┌──

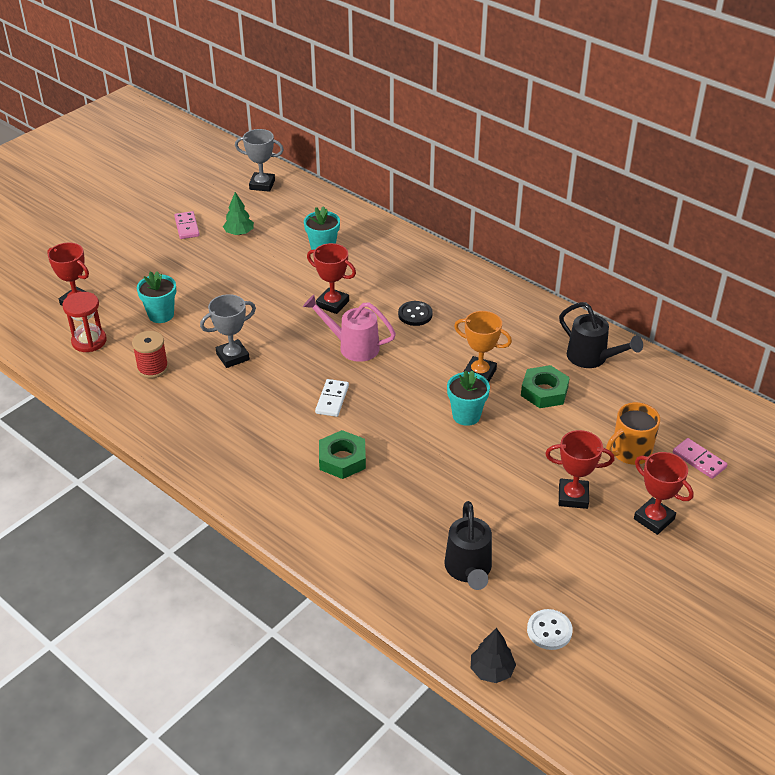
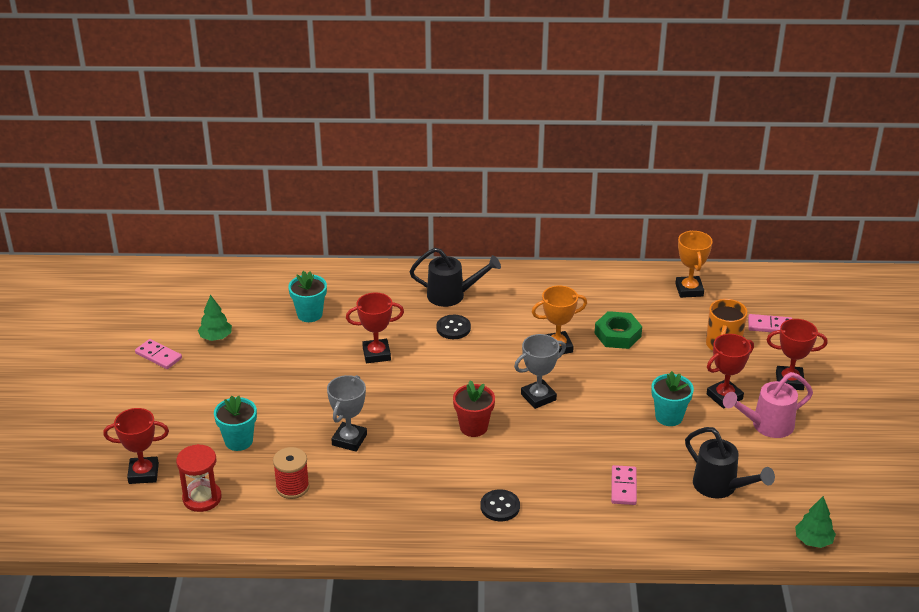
camera: 40 degrees left, 5 degrees down
(262, 185) = (180, 286): grey trophy -> grey trophy (538, 397)
(272, 472) = (500, 507): none -> black button
(332, 399) = (473, 427): white domino -> red flower pot
(342, 459) = (539, 466): green nut -> none
(353, 347) = (437, 378): pink watering can -> pink watering can (767, 425)
(387, 518) = (623, 487): none -> pink domino
(466, 415) = (586, 382): turquoise flower pot -> turquoise flower pot (669, 417)
(491, 670) = (813, 540): black tree -> green tree
(549, 630) = (815, 492): white button -> none
(592, 358) = (620, 293): black watering can -> black watering can (452, 295)
(660, 388) = (689, 290): none -> orange trophy

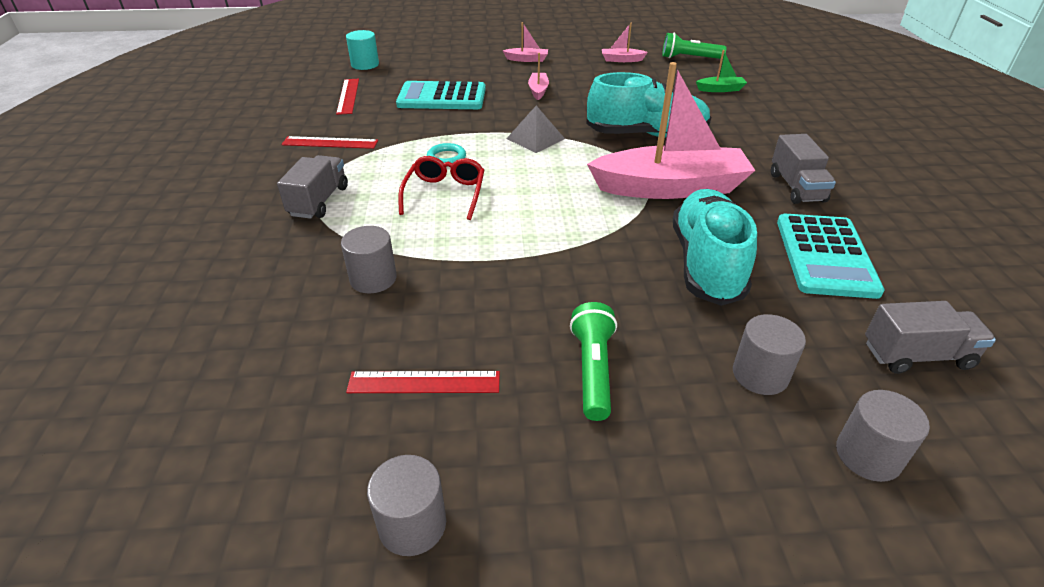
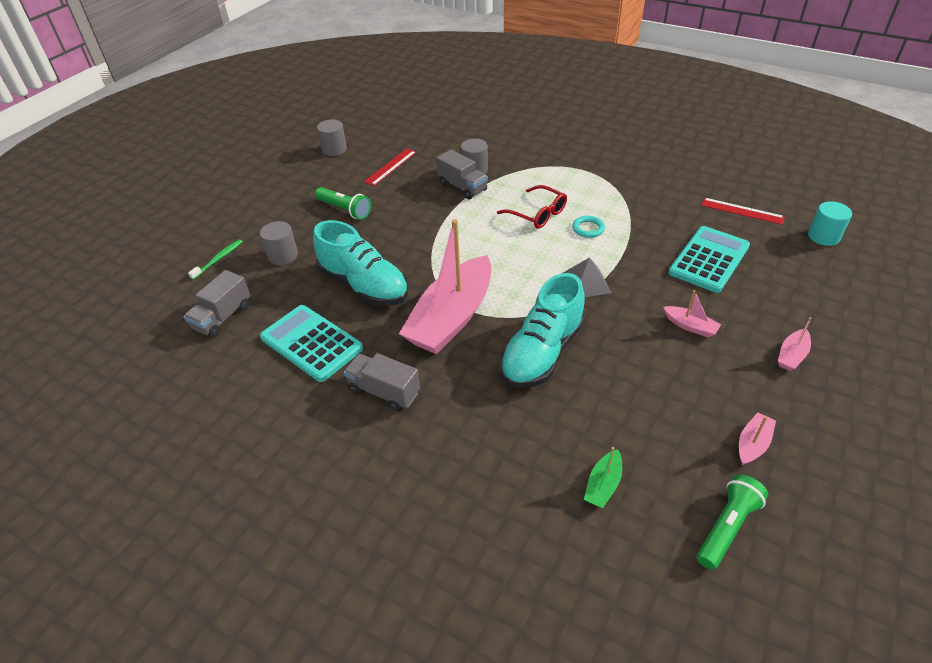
camera: 125 degrees right, 5 degrees up
(319, 201) = (569, 168): grey truck -> grey truck (462, 187)
(330, 143) = (652, 186): red ruler -> none
(868, 455) = (218, 259): grey cylinder -> green toothbrush

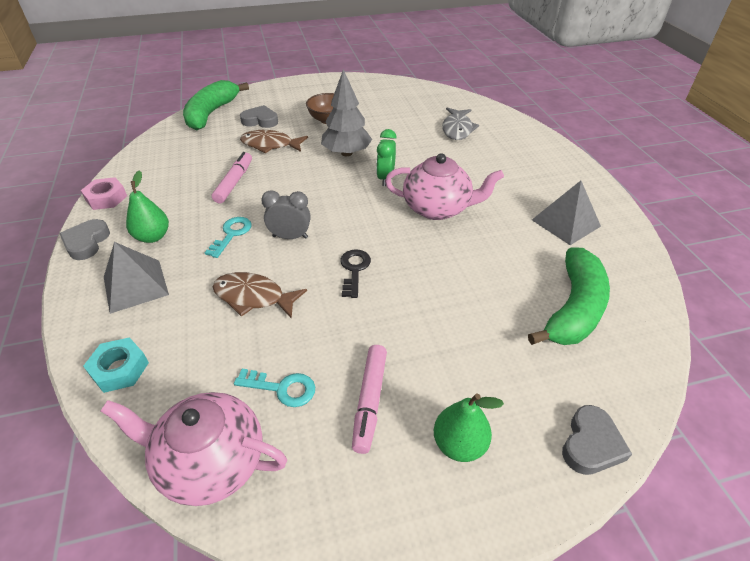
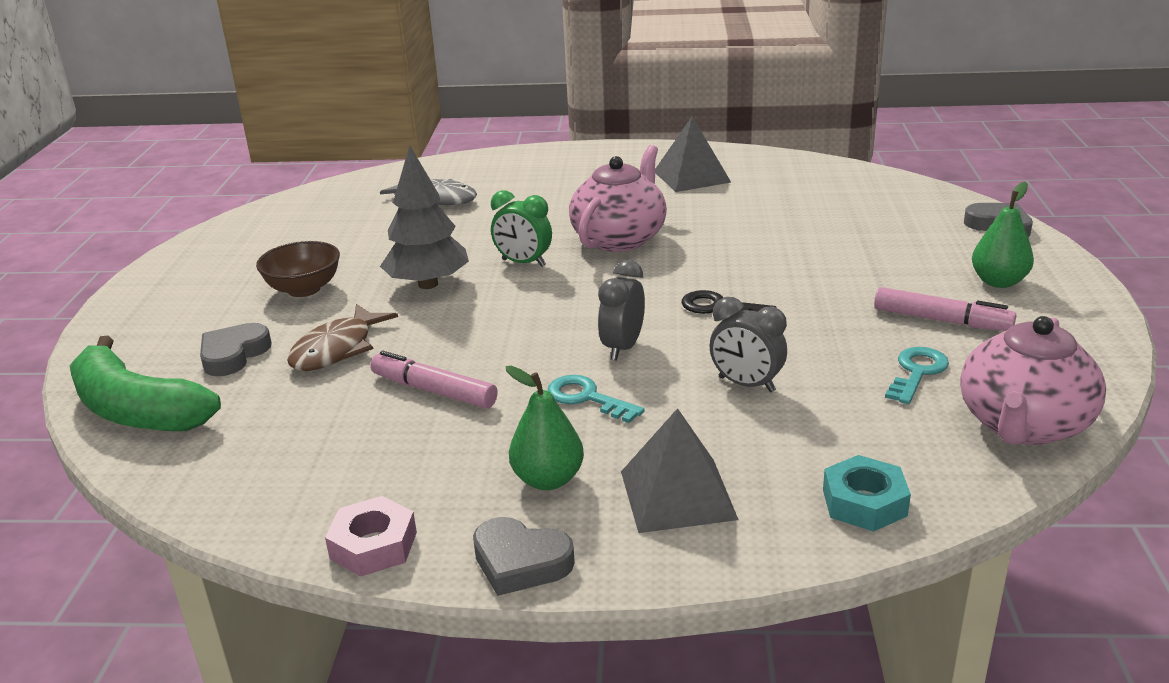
camera: 70 degrees left, 15 degrees down
(253, 297) = (746, 385): brown fish -> grey clock
(573, 308) = (830, 200): green banana -> none

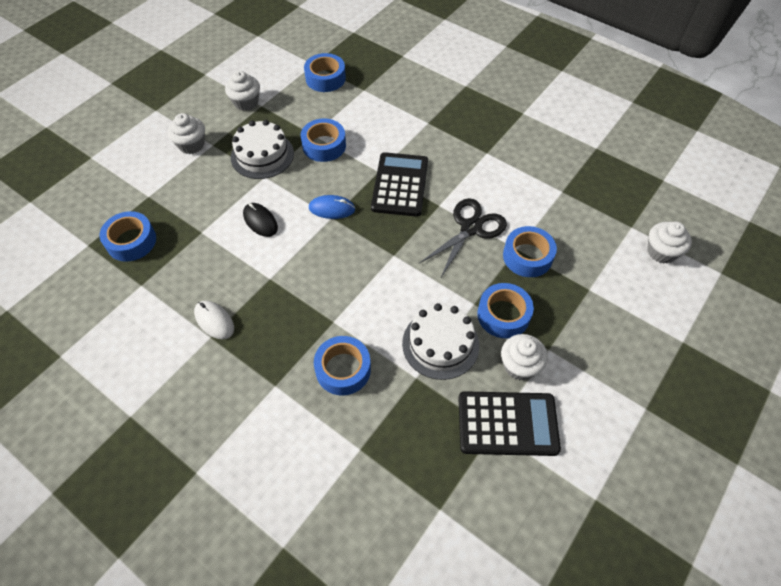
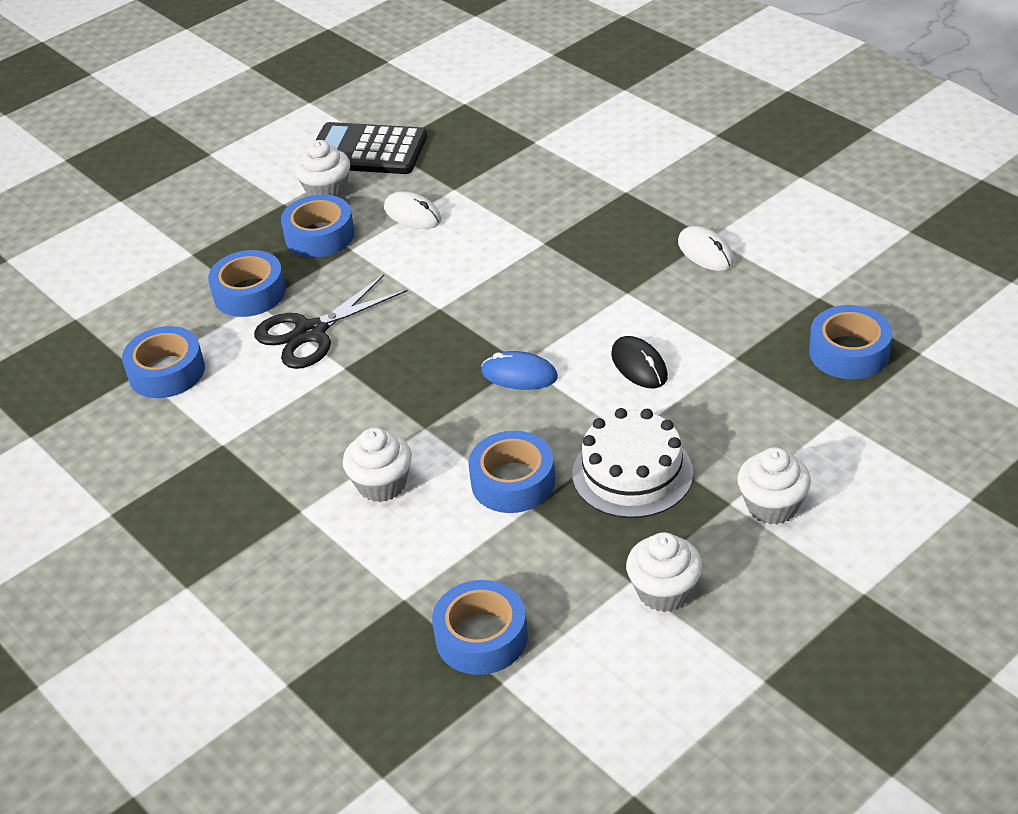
camera: 165 degrees left, 15 degrees down
(343, 369) = (540, 199): blue tape -> blue tape (166, 372)
(400, 185) = (396, 402): black calculator -> none
(440, 344) = (412, 214): white cake -> white mouse
(661, 252) = (62, 286): white cupcake -> white cupcake (382, 484)

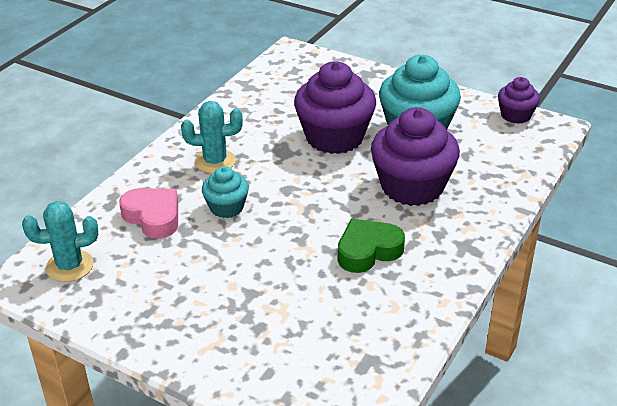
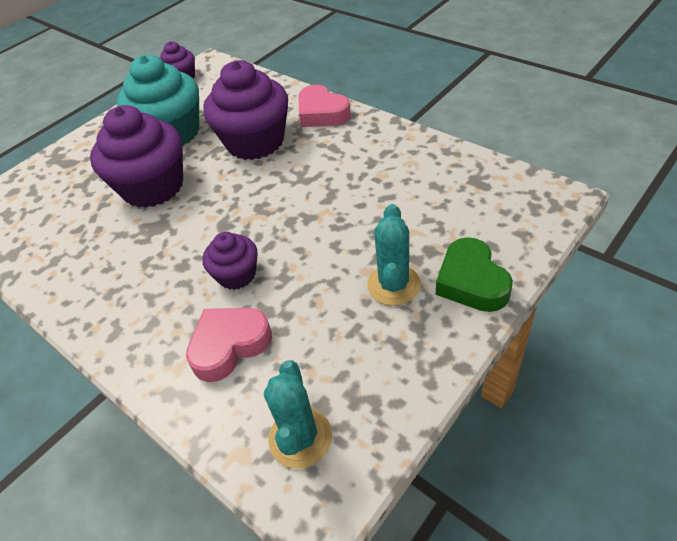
camera: 75 degrees left, 10 degrees up
(215, 161) = (146, 285): turquoise cactus -> turquoise cactus (393, 285)
(226, 207) = (236, 275): turquoise cupcake -> purple cupcake
(368, 251) = (336, 173): green heart -> green heart (471, 281)
(473, 227) = (322, 113): none -> pink heart

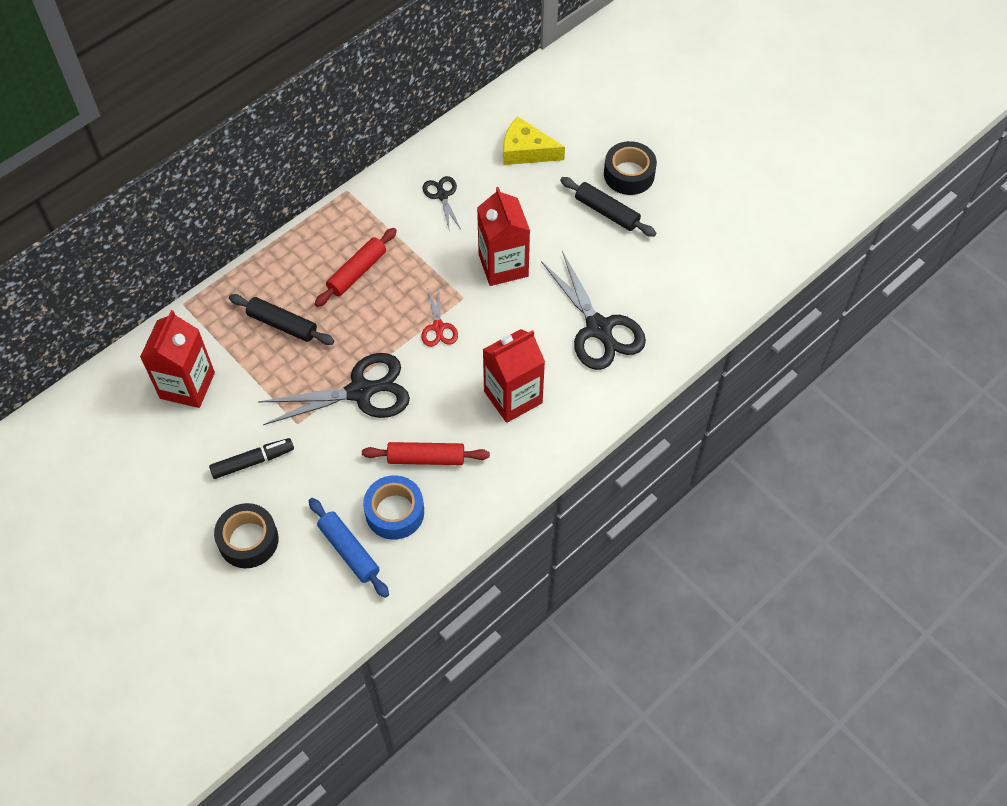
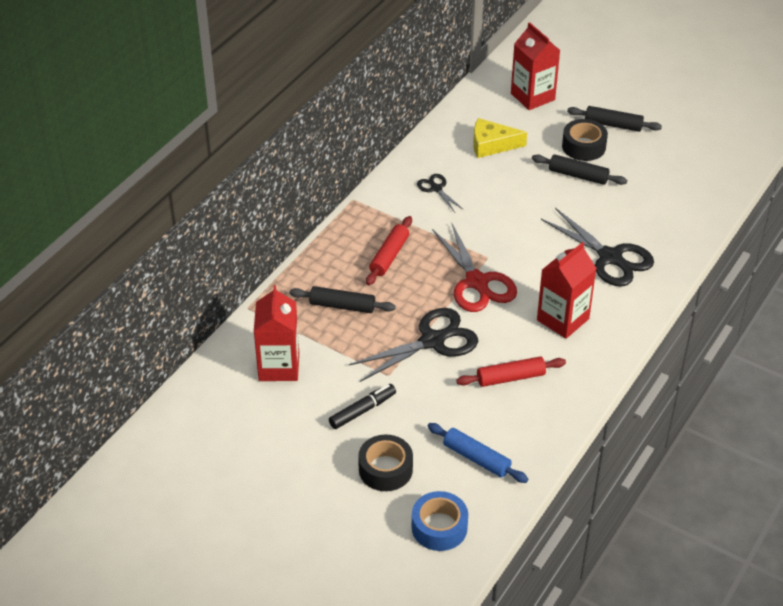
camera: 15 degrees left, 15 degrees down
(394, 512) = (502, 422): blue tape -> blue tape (439, 527)
(438, 327) = (477, 282): red scissors -> red scissors, size x1.98
(503, 265) = (510, 228): red carton -> red carton (532, 96)
(674, 152) = (613, 125): none -> black rolling pin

└──

**EXERCISE GOAL**
Extract from the data every line where "black" shows up.

**WRITTEN REPLY**
(272, 472) = (500, 507): none -> black button
(491, 670) = (813, 540): black tree -> green tree
(592, 358) = (620, 293): black watering can -> black watering can (452, 295)
(400, 185) = (396, 402): black calculator -> none
(674, 152) = (613, 125): none -> black rolling pin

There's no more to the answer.